[[ RECORDS PROVIDED, beginning ]]
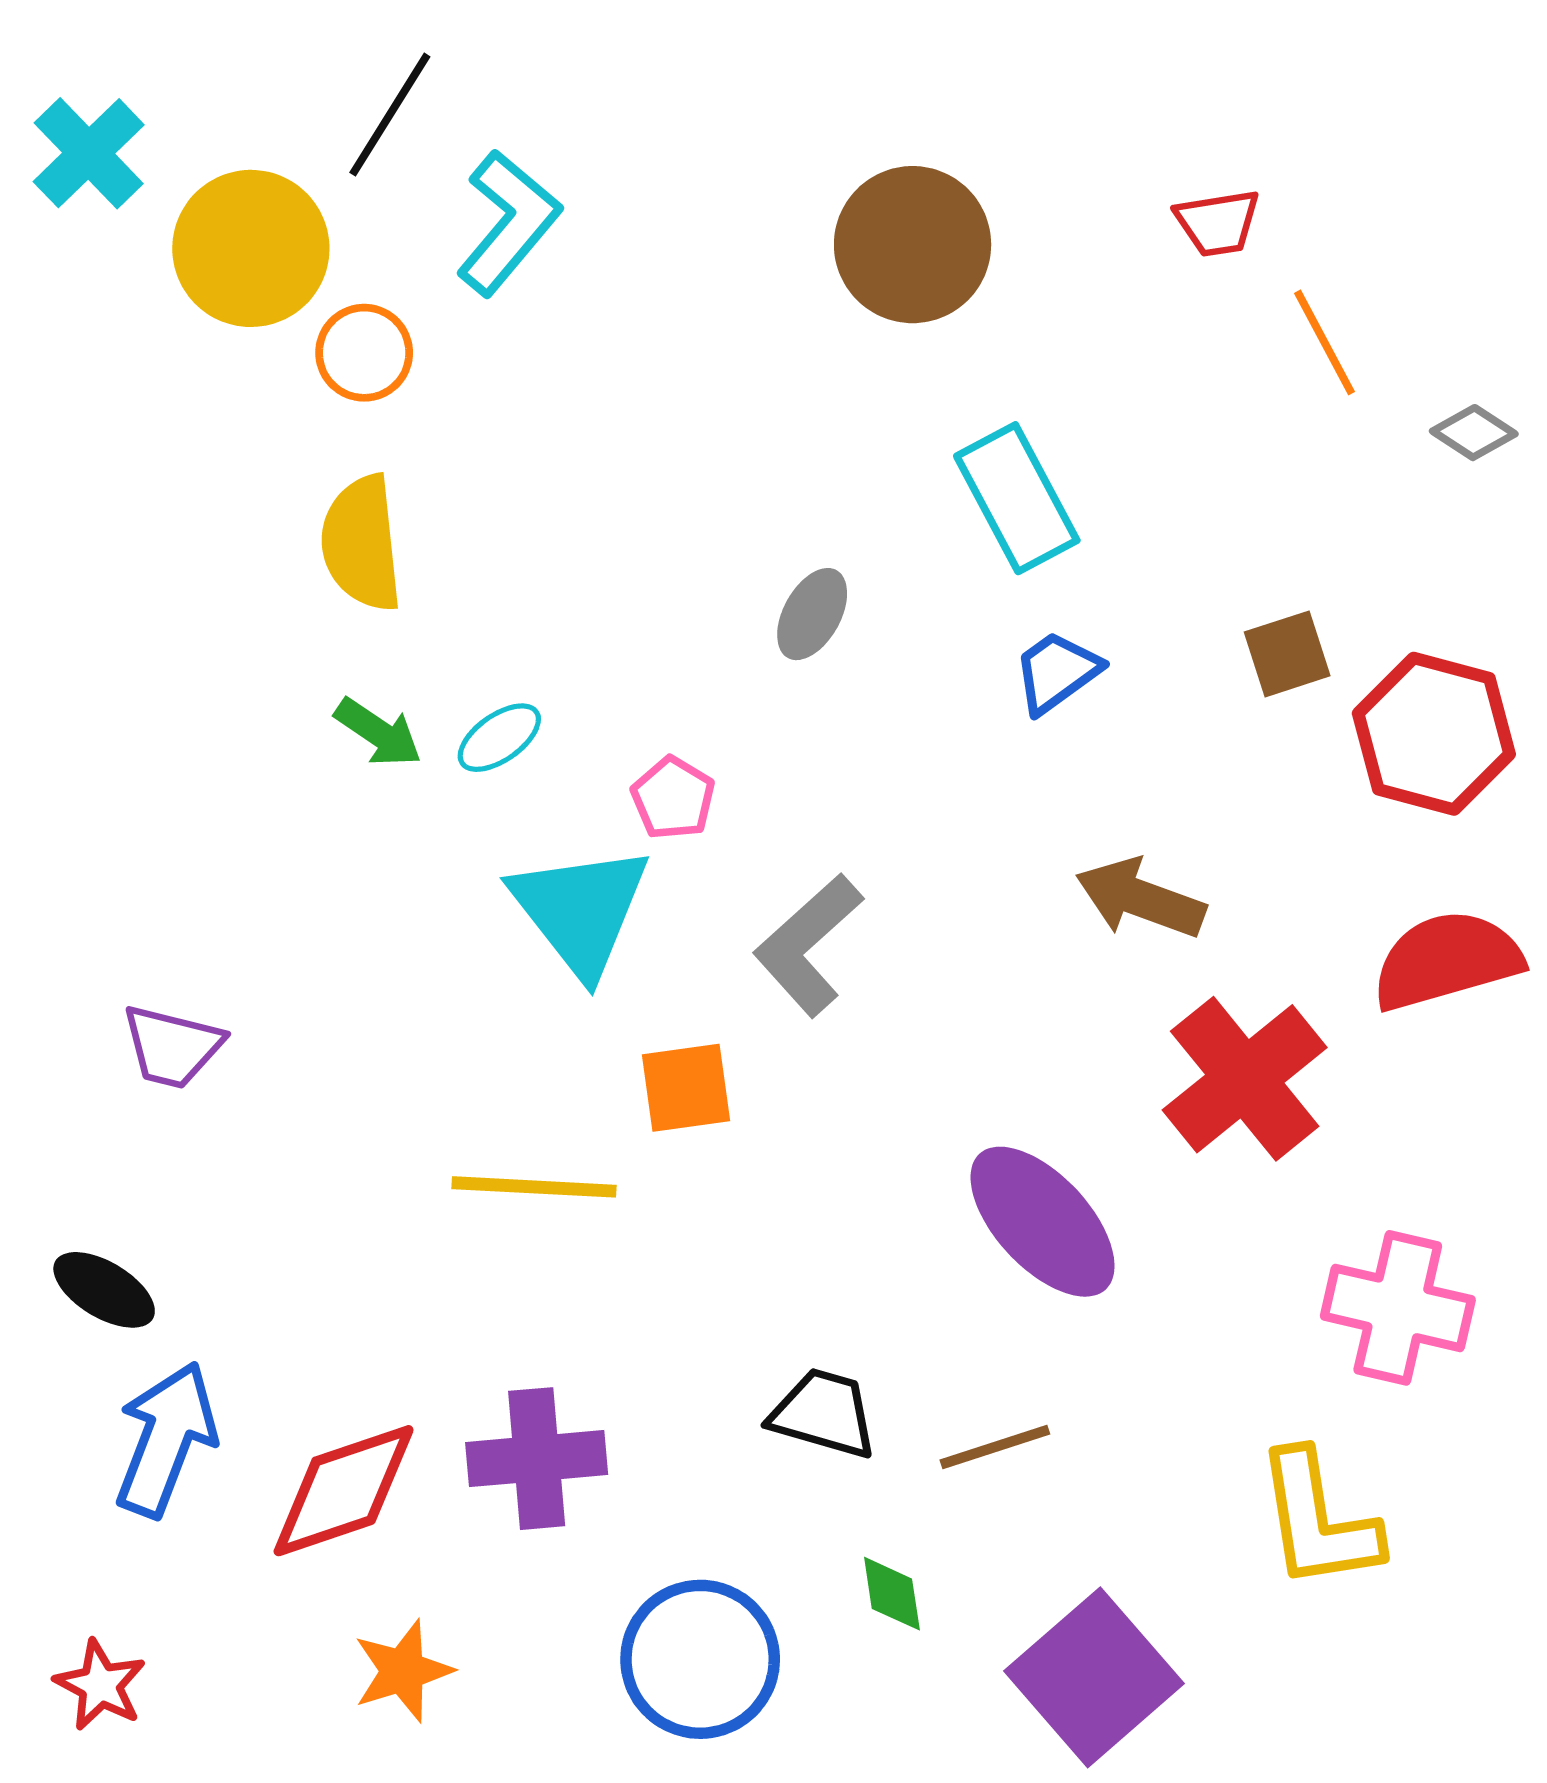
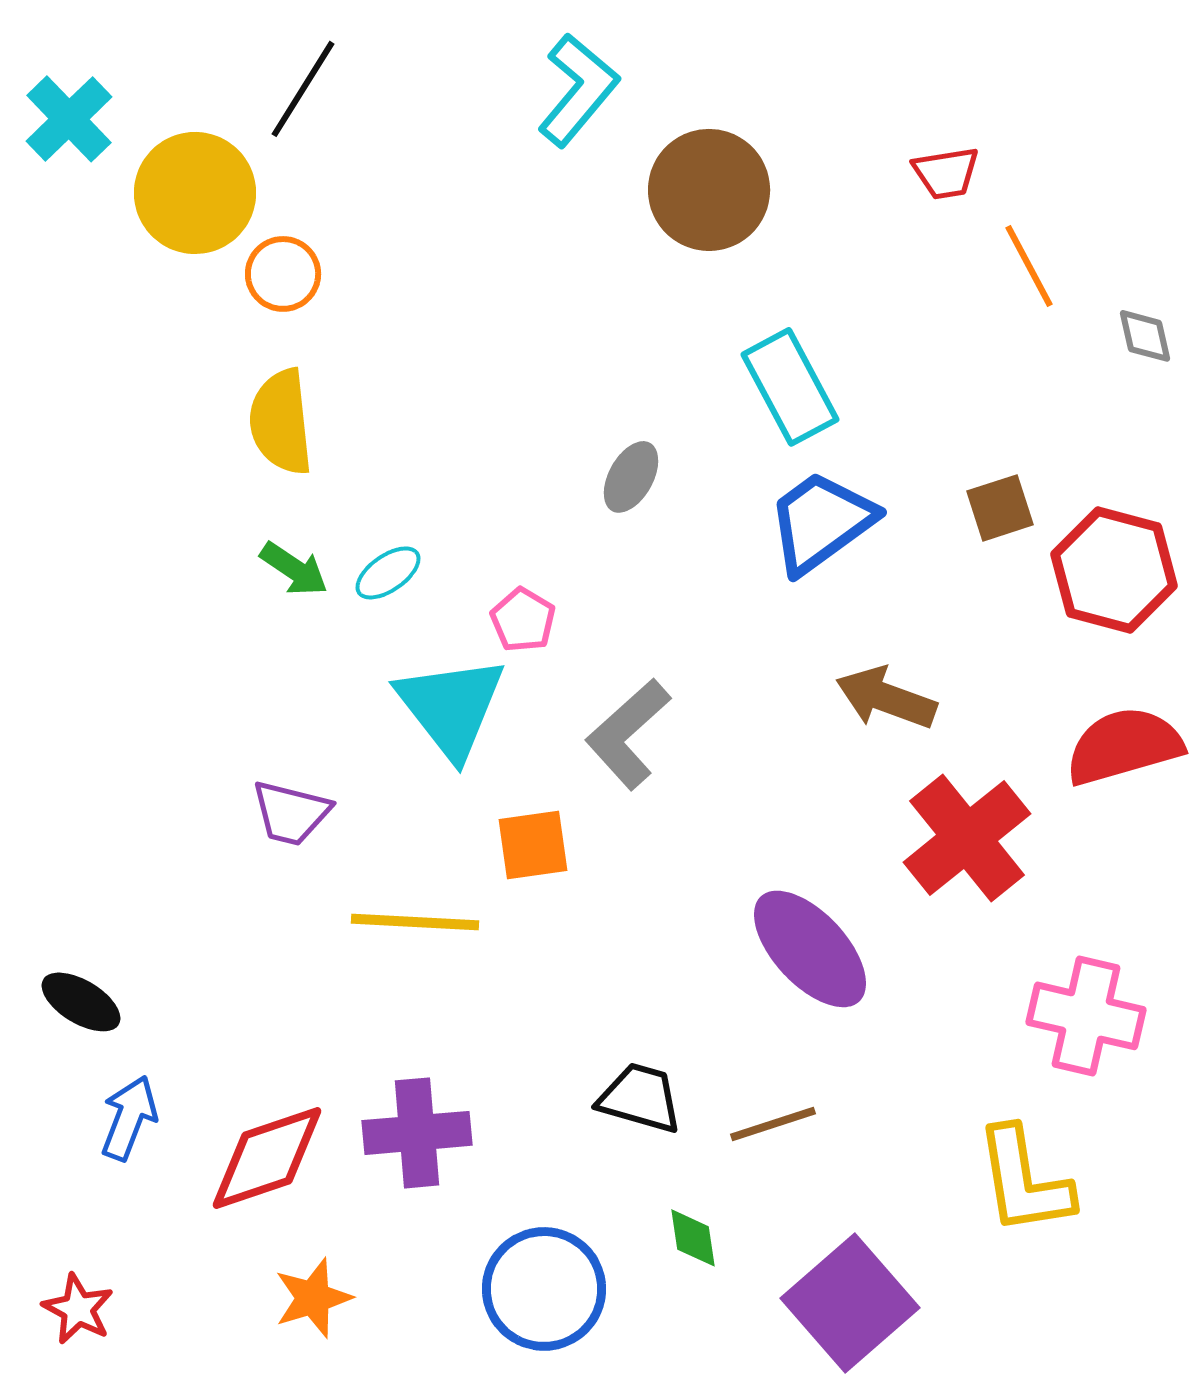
cyan L-shape: (508, 223) -> (578, 90), moved
gray diamond: (1474, 433) -> (1145, 336), turned 44
blue trapezoid: (1057, 672) -> (821, 522), size x1.6
purple trapezoid: (172, 1047) -> (291, 813), moved
blue arrow: (166, 1439) -> (129, 1118), size x0.7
[[ RECORDS PROVIDED, end ]]
### PROBLEM TO WORK ON
From the material above, reproduce everything verbatim except the pictures.

### EXERCISE OUTPUT
cyan L-shape: (508, 223) -> (578, 90), moved
gray diamond: (1474, 433) -> (1145, 336), turned 44
blue trapezoid: (1057, 672) -> (821, 522), size x1.6
purple trapezoid: (172, 1047) -> (291, 813), moved
blue arrow: (166, 1439) -> (129, 1118), size x0.7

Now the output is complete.